- EXERCISE BRIEF -
Locate the word "MOSI" in the entries below, then gather every line that holds it.

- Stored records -
<<<<

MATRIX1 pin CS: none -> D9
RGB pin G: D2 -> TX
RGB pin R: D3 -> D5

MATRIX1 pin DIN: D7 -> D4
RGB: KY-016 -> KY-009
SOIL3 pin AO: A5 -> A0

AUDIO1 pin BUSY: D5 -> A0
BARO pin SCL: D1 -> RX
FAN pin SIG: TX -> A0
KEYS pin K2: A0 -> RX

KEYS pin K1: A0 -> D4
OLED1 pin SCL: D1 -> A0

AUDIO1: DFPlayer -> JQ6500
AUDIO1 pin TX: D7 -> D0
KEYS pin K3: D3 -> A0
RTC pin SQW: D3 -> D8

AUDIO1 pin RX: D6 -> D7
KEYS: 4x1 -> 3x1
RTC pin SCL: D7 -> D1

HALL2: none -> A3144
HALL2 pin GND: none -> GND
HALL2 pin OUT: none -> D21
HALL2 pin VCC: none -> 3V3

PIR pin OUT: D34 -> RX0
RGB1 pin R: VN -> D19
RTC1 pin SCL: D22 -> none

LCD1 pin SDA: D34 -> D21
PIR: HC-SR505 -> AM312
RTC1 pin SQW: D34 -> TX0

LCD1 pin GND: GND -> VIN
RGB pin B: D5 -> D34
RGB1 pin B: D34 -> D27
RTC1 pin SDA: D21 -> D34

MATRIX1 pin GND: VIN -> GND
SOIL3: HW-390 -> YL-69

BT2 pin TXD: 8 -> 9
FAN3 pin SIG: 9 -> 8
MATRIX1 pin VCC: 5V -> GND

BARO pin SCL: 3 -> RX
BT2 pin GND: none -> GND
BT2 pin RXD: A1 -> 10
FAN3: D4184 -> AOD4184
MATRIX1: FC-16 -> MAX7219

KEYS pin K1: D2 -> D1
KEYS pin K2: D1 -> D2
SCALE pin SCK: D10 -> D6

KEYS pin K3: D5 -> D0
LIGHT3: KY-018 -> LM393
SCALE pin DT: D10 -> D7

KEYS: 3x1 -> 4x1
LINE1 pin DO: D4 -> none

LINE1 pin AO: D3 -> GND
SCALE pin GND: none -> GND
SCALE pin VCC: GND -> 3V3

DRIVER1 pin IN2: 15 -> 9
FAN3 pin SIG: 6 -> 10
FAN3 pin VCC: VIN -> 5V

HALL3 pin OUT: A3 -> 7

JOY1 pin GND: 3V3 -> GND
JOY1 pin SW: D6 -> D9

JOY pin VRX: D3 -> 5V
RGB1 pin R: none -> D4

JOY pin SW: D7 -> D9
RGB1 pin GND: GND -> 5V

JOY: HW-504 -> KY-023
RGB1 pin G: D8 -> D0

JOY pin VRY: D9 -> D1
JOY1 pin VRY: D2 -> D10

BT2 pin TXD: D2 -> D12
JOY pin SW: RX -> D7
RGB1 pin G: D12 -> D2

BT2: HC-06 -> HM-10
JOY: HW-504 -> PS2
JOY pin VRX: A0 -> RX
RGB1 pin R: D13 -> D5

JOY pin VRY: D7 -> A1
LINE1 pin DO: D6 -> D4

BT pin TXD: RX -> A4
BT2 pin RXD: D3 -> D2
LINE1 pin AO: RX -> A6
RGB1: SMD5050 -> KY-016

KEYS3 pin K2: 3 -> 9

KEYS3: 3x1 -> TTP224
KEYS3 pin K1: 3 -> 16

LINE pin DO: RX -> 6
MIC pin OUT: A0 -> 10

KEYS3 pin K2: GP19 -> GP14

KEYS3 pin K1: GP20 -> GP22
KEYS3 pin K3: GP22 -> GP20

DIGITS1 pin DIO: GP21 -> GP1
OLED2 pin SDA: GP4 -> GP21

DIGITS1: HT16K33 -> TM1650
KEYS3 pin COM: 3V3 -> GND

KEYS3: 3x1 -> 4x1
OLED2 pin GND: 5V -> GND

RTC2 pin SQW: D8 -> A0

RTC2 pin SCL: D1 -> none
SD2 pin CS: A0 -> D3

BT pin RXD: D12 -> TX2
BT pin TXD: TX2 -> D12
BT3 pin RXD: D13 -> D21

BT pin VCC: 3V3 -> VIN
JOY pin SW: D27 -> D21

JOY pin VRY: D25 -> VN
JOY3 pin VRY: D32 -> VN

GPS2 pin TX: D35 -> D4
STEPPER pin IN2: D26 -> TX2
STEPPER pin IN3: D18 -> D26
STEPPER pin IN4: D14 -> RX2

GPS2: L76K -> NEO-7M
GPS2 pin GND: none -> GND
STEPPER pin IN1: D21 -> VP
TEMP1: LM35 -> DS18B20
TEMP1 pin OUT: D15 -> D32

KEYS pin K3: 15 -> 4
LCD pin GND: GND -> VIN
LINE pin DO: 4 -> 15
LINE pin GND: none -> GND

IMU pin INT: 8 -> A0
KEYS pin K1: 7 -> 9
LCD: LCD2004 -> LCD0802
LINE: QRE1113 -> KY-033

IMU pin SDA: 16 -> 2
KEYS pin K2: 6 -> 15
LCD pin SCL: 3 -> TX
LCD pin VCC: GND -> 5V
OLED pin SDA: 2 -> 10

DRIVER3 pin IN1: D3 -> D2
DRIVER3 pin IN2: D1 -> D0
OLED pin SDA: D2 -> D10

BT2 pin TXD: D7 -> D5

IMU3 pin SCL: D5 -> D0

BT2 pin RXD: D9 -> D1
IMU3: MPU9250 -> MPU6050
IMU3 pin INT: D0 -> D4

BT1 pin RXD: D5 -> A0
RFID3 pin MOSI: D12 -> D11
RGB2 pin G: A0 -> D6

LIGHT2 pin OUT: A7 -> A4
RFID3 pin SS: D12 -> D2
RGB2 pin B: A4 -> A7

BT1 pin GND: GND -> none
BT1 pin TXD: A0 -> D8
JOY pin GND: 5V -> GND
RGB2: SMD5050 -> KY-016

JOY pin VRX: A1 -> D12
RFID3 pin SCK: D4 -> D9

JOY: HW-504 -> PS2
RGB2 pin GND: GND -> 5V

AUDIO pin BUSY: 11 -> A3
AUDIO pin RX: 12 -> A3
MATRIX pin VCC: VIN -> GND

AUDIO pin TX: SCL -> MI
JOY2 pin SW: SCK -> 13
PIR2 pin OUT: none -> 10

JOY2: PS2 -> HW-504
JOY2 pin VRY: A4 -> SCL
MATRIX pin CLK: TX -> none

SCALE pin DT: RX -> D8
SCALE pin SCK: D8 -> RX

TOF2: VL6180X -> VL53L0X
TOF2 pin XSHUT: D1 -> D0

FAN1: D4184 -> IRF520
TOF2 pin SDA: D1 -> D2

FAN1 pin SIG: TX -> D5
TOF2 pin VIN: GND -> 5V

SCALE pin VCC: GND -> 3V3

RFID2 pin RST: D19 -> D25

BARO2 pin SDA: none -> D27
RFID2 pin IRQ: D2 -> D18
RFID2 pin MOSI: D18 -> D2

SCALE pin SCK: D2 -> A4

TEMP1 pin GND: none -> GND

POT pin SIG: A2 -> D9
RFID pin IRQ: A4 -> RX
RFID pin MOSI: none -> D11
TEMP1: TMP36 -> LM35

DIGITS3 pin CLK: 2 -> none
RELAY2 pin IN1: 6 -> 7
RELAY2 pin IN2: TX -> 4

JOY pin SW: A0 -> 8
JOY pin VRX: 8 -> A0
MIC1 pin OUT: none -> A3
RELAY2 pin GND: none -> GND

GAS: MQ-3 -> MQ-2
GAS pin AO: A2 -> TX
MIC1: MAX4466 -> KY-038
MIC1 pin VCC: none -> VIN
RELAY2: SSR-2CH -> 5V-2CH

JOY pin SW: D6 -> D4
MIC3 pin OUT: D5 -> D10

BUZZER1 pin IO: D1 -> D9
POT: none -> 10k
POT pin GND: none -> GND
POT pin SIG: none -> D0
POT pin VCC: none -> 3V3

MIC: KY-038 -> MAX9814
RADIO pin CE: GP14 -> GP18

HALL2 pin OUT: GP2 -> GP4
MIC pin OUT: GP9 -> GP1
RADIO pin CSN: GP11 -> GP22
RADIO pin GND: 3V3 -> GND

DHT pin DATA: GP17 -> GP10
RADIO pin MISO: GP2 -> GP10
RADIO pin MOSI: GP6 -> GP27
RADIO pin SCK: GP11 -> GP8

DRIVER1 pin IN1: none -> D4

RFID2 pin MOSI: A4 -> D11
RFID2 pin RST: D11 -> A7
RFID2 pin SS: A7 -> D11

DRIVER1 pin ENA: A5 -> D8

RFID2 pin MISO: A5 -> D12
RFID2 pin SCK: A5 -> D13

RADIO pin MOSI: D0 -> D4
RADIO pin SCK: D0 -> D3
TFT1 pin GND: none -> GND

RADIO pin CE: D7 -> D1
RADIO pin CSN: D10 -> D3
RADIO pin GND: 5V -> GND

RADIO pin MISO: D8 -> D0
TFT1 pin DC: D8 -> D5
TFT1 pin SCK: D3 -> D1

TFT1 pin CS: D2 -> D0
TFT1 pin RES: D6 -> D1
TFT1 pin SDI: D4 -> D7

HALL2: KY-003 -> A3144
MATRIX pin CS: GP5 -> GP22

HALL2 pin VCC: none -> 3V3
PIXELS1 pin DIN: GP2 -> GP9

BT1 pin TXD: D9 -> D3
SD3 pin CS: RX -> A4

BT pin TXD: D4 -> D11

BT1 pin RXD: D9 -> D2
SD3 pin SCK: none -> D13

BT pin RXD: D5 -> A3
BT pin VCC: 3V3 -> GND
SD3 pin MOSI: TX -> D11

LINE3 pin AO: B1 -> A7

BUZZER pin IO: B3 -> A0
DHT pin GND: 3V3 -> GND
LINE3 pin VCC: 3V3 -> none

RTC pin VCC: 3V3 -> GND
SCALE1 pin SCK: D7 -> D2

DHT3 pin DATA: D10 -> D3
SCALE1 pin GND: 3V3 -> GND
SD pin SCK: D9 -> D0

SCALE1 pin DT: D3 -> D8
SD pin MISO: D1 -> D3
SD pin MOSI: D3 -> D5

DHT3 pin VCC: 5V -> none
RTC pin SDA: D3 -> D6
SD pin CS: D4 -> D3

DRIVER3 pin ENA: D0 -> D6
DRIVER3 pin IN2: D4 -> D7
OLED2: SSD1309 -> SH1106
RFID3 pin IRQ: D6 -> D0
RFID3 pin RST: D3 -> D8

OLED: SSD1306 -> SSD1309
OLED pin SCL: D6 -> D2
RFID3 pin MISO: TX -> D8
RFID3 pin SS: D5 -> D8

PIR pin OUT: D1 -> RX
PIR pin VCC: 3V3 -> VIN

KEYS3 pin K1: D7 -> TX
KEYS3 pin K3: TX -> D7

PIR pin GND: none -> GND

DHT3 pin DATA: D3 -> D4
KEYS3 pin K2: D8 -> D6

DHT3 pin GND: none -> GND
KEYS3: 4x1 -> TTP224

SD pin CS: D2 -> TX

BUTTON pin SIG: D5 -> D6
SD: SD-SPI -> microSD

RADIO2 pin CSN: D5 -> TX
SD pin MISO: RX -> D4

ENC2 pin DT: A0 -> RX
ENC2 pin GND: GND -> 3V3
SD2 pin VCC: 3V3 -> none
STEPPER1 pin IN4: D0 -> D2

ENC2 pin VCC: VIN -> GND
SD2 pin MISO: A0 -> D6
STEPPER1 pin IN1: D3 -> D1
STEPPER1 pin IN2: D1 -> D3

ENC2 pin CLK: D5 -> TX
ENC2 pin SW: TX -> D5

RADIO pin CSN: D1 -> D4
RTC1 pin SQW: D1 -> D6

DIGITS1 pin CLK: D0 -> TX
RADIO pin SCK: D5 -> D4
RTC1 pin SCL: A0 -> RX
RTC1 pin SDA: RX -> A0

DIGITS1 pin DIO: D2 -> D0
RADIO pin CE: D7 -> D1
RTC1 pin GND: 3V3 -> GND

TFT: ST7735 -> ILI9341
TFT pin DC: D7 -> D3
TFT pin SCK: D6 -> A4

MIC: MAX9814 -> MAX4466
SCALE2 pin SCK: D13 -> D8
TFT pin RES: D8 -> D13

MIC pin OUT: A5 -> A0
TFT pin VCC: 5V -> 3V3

>>>>

- ANSWER FOR THE TASK -
RFID3 pin MOSI: D12 -> D11
RFID2 pin MOSI: D18 -> D2
RFID pin MOSI: none -> D11
RADIO pin MOSI: GP6 -> GP27
RFID2 pin MOSI: A4 -> D11
RADIO pin MOSI: D0 -> D4
SD3 pin MOSI: TX -> D11
SD pin MOSI: D3 -> D5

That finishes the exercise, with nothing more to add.